• AIM OF THE TASK: Every line in the records below with the string "none" is to be copied out.

(Stored entries)
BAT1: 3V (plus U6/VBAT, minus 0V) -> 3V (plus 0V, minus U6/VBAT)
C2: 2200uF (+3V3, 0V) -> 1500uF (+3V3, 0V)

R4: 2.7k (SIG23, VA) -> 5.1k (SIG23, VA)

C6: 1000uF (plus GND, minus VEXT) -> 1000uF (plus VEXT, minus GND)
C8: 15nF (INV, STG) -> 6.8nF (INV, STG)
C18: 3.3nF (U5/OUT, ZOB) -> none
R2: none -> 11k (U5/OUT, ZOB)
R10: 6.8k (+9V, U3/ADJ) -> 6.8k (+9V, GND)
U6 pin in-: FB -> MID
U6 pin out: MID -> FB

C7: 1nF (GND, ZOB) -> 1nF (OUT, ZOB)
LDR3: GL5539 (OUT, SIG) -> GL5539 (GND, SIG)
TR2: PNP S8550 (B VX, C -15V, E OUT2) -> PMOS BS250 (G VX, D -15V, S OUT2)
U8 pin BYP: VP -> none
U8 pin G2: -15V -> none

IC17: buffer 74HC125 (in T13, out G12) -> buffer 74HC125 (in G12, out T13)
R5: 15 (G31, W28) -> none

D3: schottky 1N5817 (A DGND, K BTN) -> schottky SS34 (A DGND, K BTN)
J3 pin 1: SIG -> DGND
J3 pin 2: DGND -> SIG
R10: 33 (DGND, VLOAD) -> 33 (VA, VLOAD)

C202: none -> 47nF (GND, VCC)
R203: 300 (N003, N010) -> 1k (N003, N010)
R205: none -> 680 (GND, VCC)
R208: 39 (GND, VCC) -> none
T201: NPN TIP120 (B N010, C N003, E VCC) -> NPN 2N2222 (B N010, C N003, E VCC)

• ANSWER:
C18: 3.3nF (U5/OUT, ZOB) -> none
R2: none -> 11k (U5/OUT, ZOB)
U8 pin BYP: VP -> none
U8 pin G2: -15V -> none
R5: 15 (G31, W28) -> none
C202: none -> 47nF (GND, VCC)
R205: none -> 680 (GND, VCC)
R208: 39 (GND, VCC) -> none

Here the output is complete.